Exercise details —
Pictures appear among the records below and must be omitted. Repeat exactly the lines from the line with "camera: 140 degrees right, 20 degrees up" to the line with "white cupcake [314,119,349,159]", both included.

Dataset below:

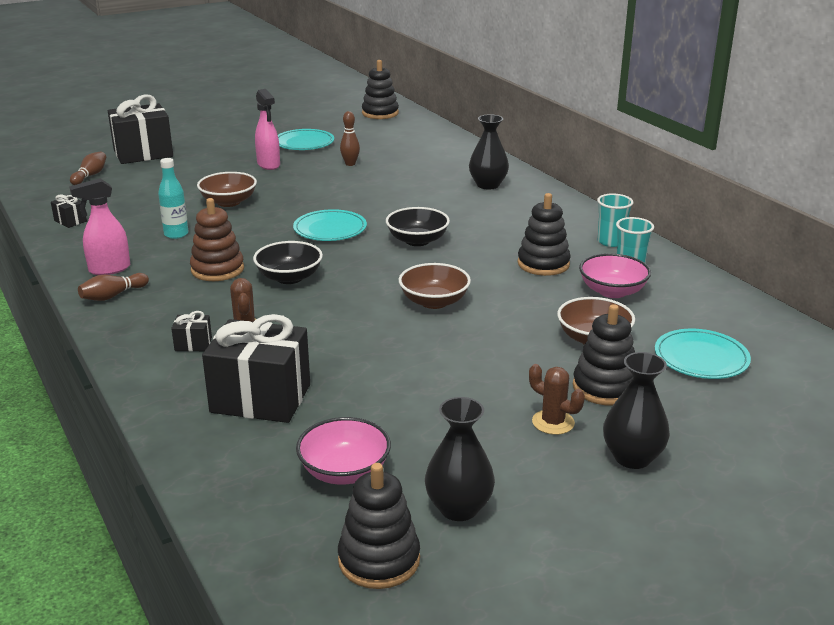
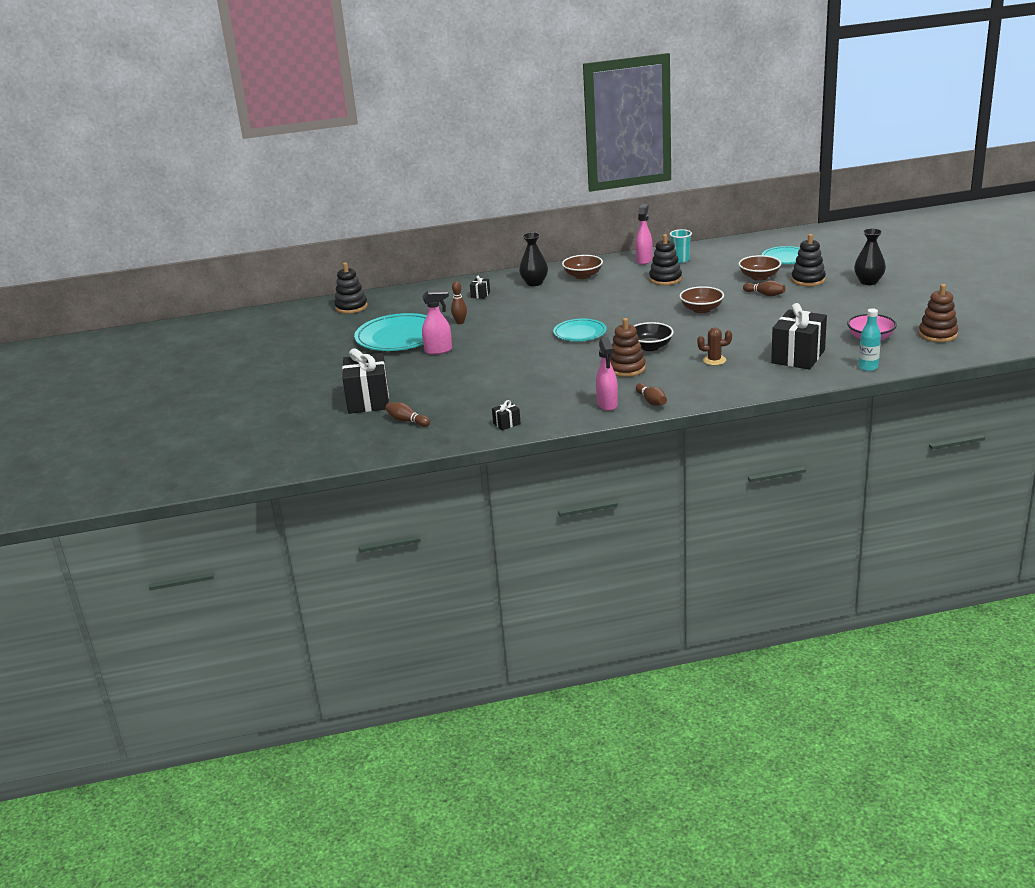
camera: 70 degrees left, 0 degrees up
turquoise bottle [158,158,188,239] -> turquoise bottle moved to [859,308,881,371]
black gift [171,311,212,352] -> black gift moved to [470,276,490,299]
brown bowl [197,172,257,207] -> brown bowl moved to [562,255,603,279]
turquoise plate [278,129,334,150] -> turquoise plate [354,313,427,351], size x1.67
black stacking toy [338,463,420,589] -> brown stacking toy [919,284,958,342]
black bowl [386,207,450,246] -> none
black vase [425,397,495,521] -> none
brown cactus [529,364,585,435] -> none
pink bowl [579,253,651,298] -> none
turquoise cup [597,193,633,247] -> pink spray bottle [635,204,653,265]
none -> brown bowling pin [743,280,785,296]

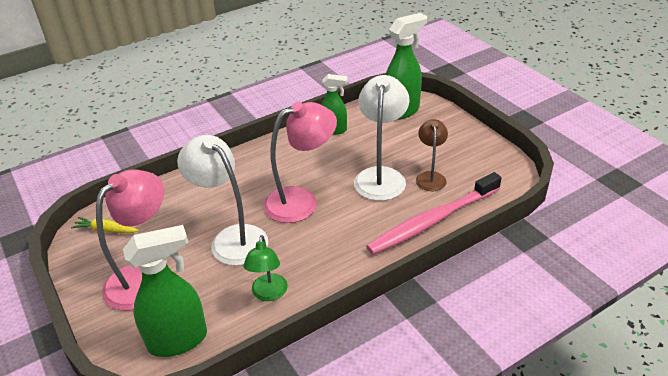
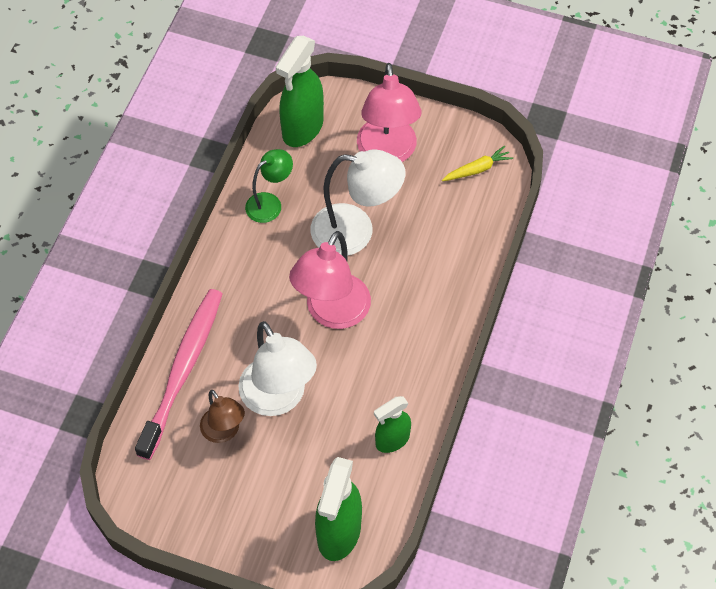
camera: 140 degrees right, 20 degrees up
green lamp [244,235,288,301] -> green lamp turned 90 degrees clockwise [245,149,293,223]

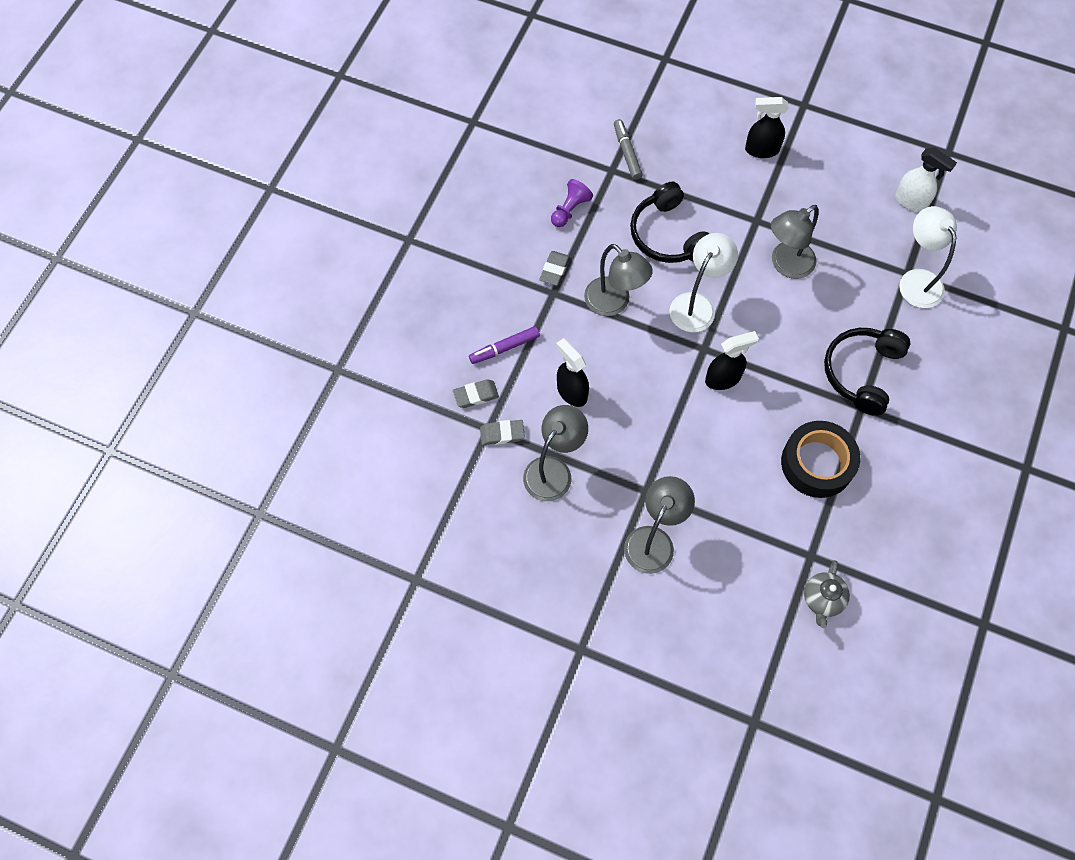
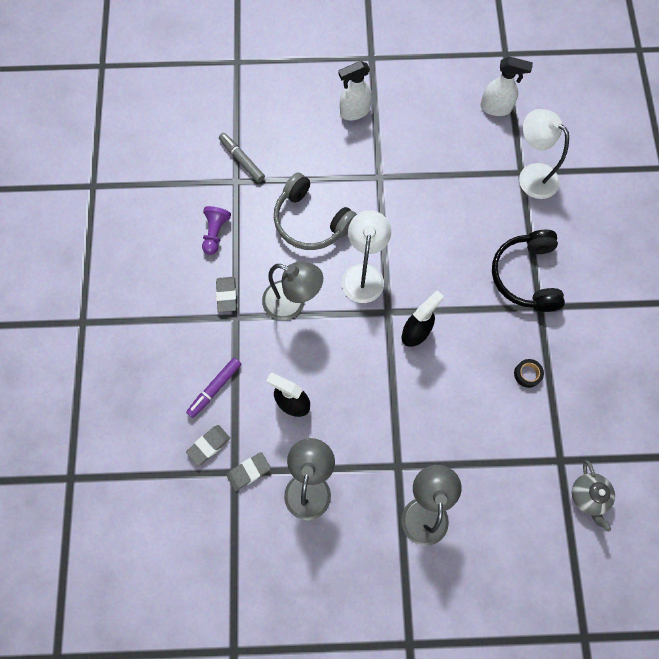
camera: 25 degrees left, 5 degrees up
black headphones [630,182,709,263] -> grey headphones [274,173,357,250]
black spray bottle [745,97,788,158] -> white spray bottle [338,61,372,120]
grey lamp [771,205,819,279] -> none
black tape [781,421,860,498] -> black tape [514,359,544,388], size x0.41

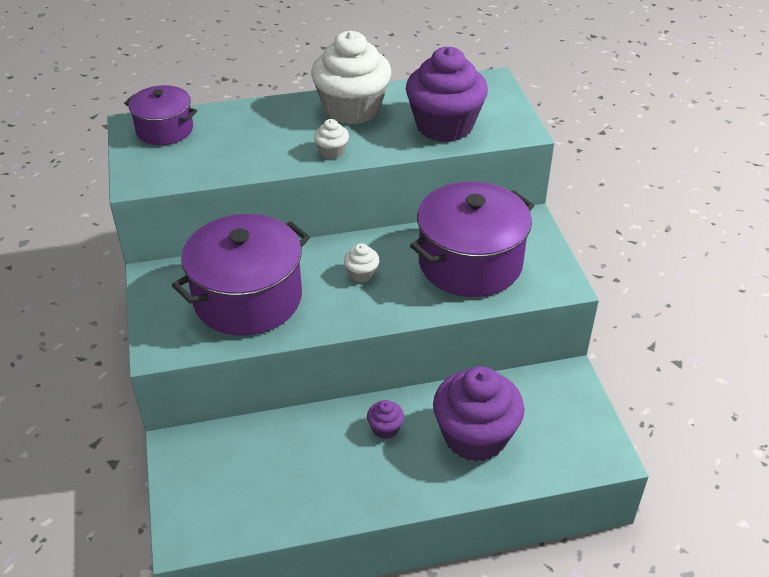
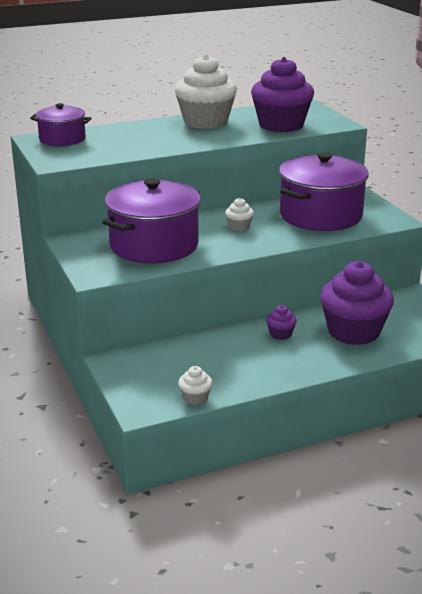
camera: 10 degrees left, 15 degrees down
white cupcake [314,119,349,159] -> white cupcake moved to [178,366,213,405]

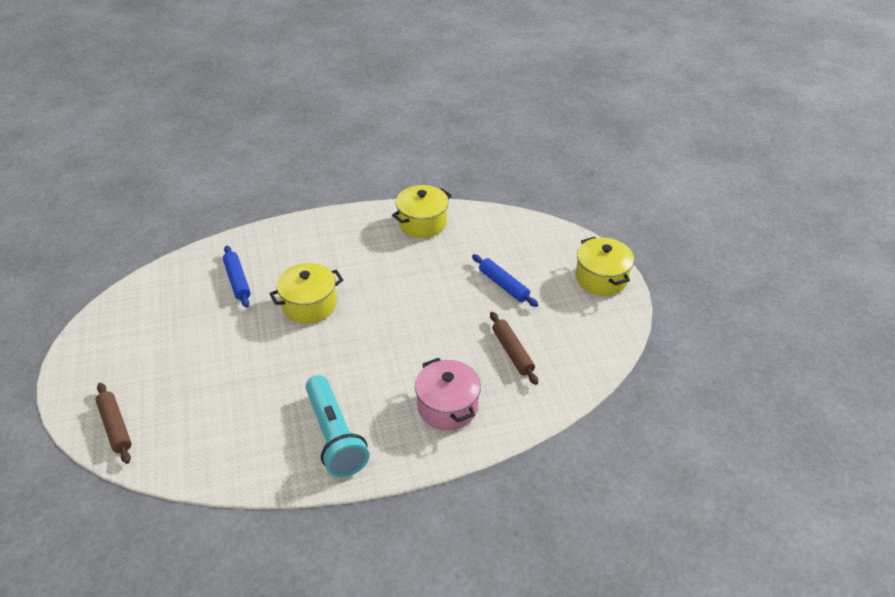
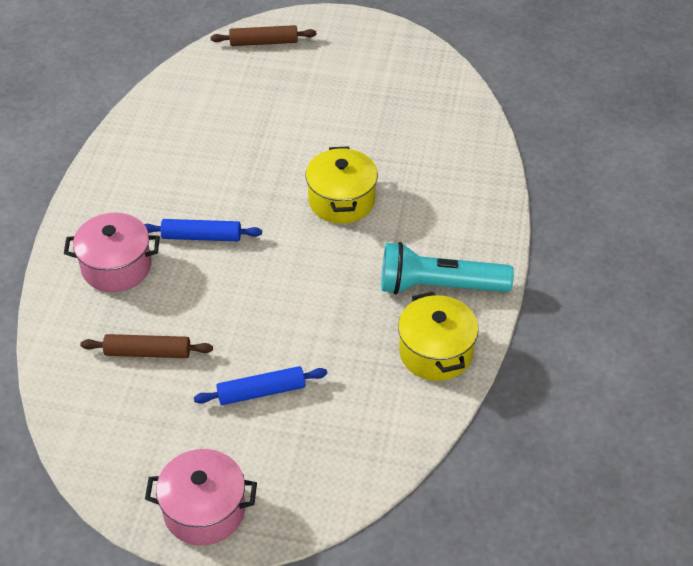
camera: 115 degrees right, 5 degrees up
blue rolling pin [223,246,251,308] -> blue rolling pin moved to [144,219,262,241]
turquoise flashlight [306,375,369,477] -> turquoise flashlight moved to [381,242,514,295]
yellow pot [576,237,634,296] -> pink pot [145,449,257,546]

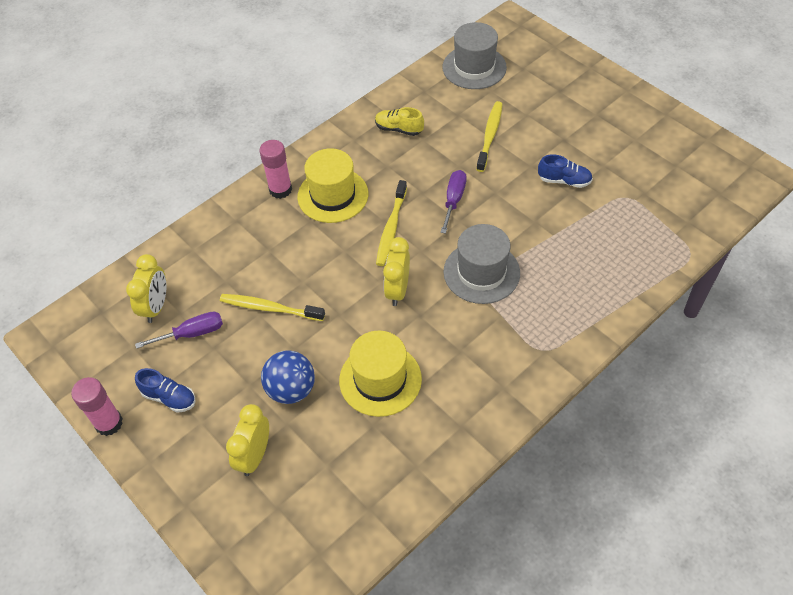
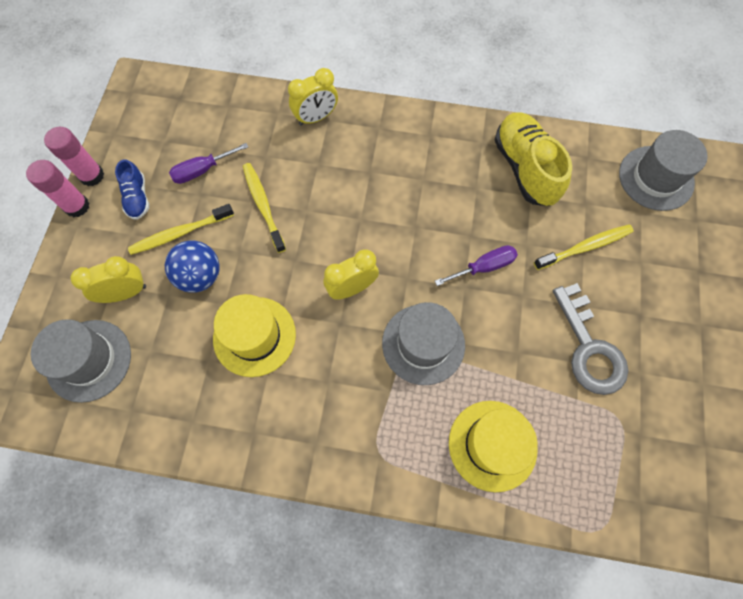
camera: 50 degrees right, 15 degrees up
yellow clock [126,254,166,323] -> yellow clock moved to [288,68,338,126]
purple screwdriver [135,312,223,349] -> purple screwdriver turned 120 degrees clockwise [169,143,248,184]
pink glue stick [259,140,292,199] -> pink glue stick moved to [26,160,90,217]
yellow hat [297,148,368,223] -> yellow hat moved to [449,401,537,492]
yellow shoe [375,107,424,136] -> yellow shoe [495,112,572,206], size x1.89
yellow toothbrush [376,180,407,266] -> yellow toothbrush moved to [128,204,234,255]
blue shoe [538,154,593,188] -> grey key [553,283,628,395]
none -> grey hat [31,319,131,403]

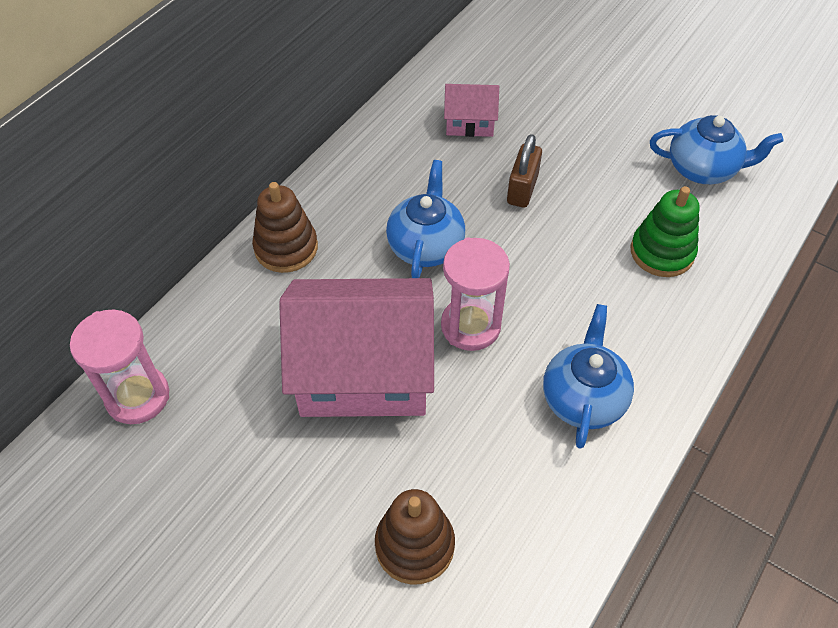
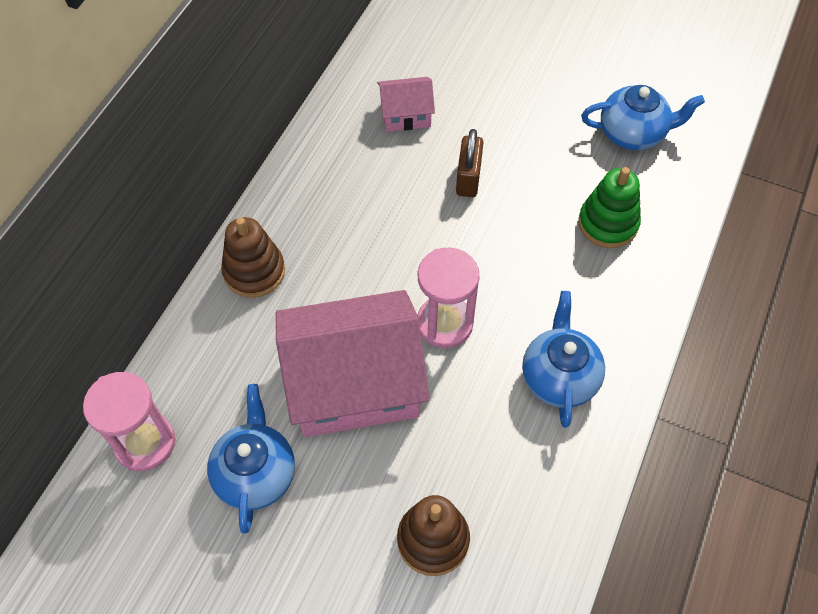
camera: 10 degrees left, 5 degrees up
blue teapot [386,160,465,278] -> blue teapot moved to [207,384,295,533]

End of Dataset.

Solution below —
camera: 140 degrees right, 20 degrees up
green lamp [244,235,288,301] -> green lamp turned 90 degrees clockwise [245,149,293,223]

camera: 25 degrees left, 5 degrees up
black headphones [630,182,709,263] -> grey headphones [274,173,357,250]
black spray bottle [745,97,788,158] -> white spray bottle [338,61,372,120]
grey lamp [771,205,819,279] -> none
black tape [781,421,860,498] -> black tape [514,359,544,388], size x0.41

camera: 10 degrees left, 15 degrees down
white cupcake [314,119,349,159] -> white cupcake moved to [178,366,213,405]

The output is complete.